INFORMATION Block Start

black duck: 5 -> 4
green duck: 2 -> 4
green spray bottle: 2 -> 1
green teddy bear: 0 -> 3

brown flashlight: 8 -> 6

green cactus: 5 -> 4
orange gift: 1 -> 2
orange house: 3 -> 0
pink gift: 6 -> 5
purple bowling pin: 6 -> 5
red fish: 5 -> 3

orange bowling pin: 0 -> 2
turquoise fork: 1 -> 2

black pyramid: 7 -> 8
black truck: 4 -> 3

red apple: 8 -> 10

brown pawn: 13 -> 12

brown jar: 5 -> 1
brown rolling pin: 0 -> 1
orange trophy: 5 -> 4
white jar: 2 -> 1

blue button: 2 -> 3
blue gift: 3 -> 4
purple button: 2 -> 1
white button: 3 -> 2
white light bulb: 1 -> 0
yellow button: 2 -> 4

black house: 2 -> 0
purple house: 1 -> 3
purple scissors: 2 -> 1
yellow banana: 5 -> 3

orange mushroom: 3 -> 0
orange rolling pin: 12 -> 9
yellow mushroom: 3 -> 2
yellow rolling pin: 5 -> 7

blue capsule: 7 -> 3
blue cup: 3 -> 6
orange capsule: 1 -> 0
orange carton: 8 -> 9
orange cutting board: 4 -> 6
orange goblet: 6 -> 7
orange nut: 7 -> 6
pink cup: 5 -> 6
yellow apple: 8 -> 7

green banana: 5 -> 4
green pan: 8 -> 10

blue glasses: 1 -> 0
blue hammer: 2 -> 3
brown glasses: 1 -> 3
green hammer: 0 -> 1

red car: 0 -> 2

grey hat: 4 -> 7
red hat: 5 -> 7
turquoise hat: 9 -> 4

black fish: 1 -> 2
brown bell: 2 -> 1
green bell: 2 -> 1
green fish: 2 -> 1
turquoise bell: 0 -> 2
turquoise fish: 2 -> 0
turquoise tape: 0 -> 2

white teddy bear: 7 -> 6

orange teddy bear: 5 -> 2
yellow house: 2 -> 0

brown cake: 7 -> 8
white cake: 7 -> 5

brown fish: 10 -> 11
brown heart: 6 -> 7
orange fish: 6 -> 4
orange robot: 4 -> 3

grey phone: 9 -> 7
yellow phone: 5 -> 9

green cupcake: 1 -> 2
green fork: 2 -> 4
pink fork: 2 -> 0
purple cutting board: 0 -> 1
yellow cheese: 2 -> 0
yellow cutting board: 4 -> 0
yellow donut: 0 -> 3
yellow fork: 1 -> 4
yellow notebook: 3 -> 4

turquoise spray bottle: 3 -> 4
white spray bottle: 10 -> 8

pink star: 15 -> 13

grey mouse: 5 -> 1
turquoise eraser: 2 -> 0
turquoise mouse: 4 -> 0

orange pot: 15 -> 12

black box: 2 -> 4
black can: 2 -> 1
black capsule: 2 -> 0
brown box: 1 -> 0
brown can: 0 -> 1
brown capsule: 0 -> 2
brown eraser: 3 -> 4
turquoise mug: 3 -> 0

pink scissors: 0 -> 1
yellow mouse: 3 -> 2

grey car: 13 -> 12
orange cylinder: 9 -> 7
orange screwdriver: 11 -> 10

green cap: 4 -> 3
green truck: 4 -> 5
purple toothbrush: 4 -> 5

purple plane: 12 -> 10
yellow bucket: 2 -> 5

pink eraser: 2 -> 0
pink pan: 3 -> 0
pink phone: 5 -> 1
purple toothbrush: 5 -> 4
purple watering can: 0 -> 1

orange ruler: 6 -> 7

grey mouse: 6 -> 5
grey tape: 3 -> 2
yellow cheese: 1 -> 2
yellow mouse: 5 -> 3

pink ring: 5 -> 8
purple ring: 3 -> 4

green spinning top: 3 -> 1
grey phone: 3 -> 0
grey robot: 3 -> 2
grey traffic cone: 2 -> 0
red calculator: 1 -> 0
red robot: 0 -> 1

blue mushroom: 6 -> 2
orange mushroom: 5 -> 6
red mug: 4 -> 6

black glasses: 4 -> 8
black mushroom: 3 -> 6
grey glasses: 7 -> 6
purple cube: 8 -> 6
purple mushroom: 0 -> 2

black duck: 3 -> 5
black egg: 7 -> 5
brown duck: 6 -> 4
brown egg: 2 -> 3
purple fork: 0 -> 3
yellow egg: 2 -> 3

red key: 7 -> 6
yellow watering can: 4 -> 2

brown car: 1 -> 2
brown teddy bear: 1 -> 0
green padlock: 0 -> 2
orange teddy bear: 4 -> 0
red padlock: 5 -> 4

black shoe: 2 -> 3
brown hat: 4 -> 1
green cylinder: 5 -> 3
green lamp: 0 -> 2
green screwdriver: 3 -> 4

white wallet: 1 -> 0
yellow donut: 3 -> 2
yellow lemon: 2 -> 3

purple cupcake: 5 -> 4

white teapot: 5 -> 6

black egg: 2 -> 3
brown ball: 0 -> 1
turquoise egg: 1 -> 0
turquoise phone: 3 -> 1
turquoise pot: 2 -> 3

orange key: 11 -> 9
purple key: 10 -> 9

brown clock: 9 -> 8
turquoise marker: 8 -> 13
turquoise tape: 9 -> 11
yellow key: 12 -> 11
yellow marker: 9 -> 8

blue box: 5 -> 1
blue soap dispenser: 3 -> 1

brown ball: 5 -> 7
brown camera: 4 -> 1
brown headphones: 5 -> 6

INFORMATION Block End

> **PROMPT**
Nothing in the data above should change. Please copy it all.

> **RESULT**
black duck: 5 -> 4
green duck: 2 -> 4
green spray bottle: 2 -> 1
green teddy bear: 0 -> 3

brown flashlight: 8 -> 6

green cactus: 5 -> 4
orange gift: 1 -> 2
orange house: 3 -> 0
pink gift: 6 -> 5
purple bowling pin: 6 -> 5
red fish: 5 -> 3

orange bowling pin: 0 -> 2
turquoise fork: 1 -> 2

black pyramid: 7 -> 8
black truck: 4 -> 3

red apple: 8 -> 10

brown pawn: 13 -> 12

brown jar: 5 -> 1
brown rolling pin: 0 -> 1
orange trophy: 5 -> 4
white jar: 2 -> 1

blue button: 2 -> 3
blue gift: 3 -> 4
purple button: 2 -> 1
white button: 3 -> 2
white light bulb: 1 -> 0
yellow button: 2 -> 4

black house: 2 -> 0
purple house: 1 -> 3
purple scissors: 2 -> 1
yellow banana: 5 -> 3

orange mushroom: 3 -> 0
orange rolling pin: 12 -> 9
yellow mushroom: 3 -> 2
yellow rolling pin: 5 -> 7

blue capsule: 7 -> 3
blue cup: 3 -> 6
orange capsule: 1 -> 0
orange carton: 8 -> 9
orange cutting board: 4 -> 6
orange goblet: 6 -> 7
orange nut: 7 -> 6
pink cup: 5 -> 6
yellow apple: 8 -> 7

green banana: 5 -> 4
green pan: 8 -> 10

blue glasses: 1 -> 0
blue hammer: 2 -> 3
brown glasses: 1 -> 3
green hammer: 0 -> 1

red car: 0 -> 2

grey hat: 4 -> 7
red hat: 5 -> 7
turquoise hat: 9 -> 4

black fish: 1 -> 2
brown bell: 2 -> 1
green bell: 2 -> 1
green fish: 2 -> 1
turquoise bell: 0 -> 2
turquoise fish: 2 -> 0
turquoise tape: 0 -> 2

white teddy bear: 7 -> 6

orange teddy bear: 5 -> 2
yellow house: 2 -> 0

brown cake: 7 -> 8
white cake: 7 -> 5

brown fish: 10 -> 11
brown heart: 6 -> 7
orange fish: 6 -> 4
orange robot: 4 -> 3

grey phone: 9 -> 7
yellow phone: 5 -> 9

green cupcake: 1 -> 2
green fork: 2 -> 4
pink fork: 2 -> 0
purple cutting board: 0 -> 1
yellow cheese: 2 -> 0
yellow cutting board: 4 -> 0
yellow donut: 0 -> 3
yellow fork: 1 -> 4
yellow notebook: 3 -> 4

turquoise spray bottle: 3 -> 4
white spray bottle: 10 -> 8

pink star: 15 -> 13

grey mouse: 5 -> 1
turquoise eraser: 2 -> 0
turquoise mouse: 4 -> 0

orange pot: 15 -> 12

black box: 2 -> 4
black can: 2 -> 1
black capsule: 2 -> 0
brown box: 1 -> 0
brown can: 0 -> 1
brown capsule: 0 -> 2
brown eraser: 3 -> 4
turquoise mug: 3 -> 0

pink scissors: 0 -> 1
yellow mouse: 3 -> 2

grey car: 13 -> 12
orange cylinder: 9 -> 7
orange screwdriver: 11 -> 10

green cap: 4 -> 3
green truck: 4 -> 5
purple toothbrush: 4 -> 5

purple plane: 12 -> 10
yellow bucket: 2 -> 5

pink eraser: 2 -> 0
pink pan: 3 -> 0
pink phone: 5 -> 1
purple toothbrush: 5 -> 4
purple watering can: 0 -> 1

orange ruler: 6 -> 7

grey mouse: 6 -> 5
grey tape: 3 -> 2
yellow cheese: 1 -> 2
yellow mouse: 5 -> 3

pink ring: 5 -> 8
purple ring: 3 -> 4

green spinning top: 3 -> 1
grey phone: 3 -> 0
grey robot: 3 -> 2
grey traffic cone: 2 -> 0
red calculator: 1 -> 0
red robot: 0 -> 1

blue mushroom: 6 -> 2
orange mushroom: 5 -> 6
red mug: 4 -> 6

black glasses: 4 -> 8
black mushroom: 3 -> 6
grey glasses: 7 -> 6
purple cube: 8 -> 6
purple mushroom: 0 -> 2

black duck: 3 -> 5
black egg: 7 -> 5
brown duck: 6 -> 4
brown egg: 2 -> 3
purple fork: 0 -> 3
yellow egg: 2 -> 3

red key: 7 -> 6
yellow watering can: 4 -> 2

brown car: 1 -> 2
brown teddy bear: 1 -> 0
green padlock: 0 -> 2
orange teddy bear: 4 -> 0
red padlock: 5 -> 4

black shoe: 2 -> 3
brown hat: 4 -> 1
green cylinder: 5 -> 3
green lamp: 0 -> 2
green screwdriver: 3 -> 4

white wallet: 1 -> 0
yellow donut: 3 -> 2
yellow lemon: 2 -> 3

purple cupcake: 5 -> 4

white teapot: 5 -> 6

black egg: 2 -> 3
brown ball: 0 -> 1
turquoise egg: 1 -> 0
turquoise phone: 3 -> 1
turquoise pot: 2 -> 3

orange key: 11 -> 9
purple key: 10 -> 9

brown clock: 9 -> 8
turquoise marker: 8 -> 13
turquoise tape: 9 -> 11
yellow key: 12 -> 11
yellow marker: 9 -> 8

blue box: 5 -> 1
blue soap dispenser: 3 -> 1

brown ball: 5 -> 7
brown camera: 4 -> 1
brown headphones: 5 -> 6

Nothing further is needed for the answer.